◆ Provided data

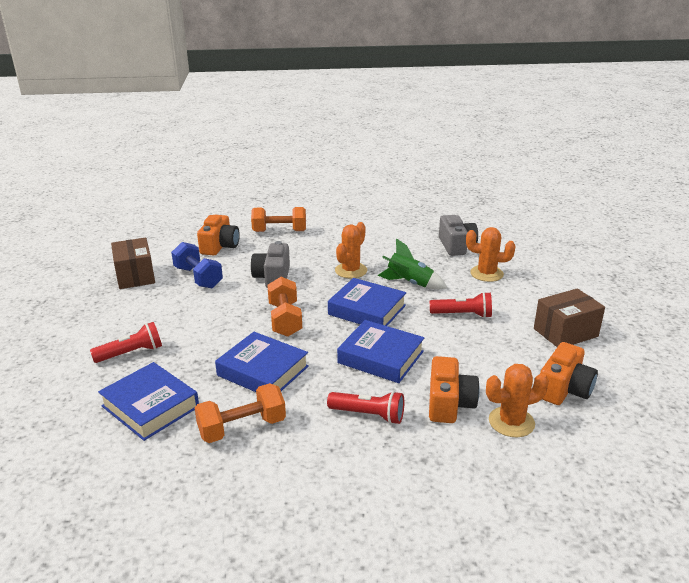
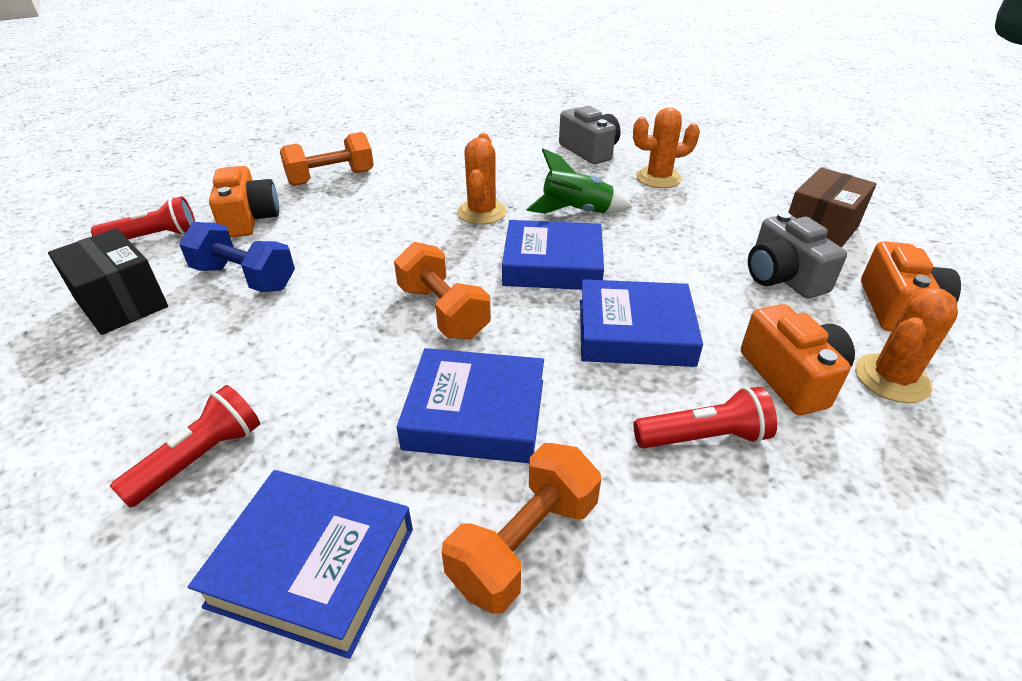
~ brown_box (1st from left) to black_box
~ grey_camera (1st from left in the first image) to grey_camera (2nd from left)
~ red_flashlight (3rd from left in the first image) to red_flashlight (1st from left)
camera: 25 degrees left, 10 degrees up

◆ About this exercise
Pictures aside, please output the whole listing exactly as it appears above.

◆ Worked solution
~ brown_box (1st from left) to black_box
~ grey_camera (1st from left in the first image) to grey_camera (2nd from left)
~ red_flashlight (3rd from left in the first image) to red_flashlight (1st from left)
camera: 25 degrees left, 10 degrees up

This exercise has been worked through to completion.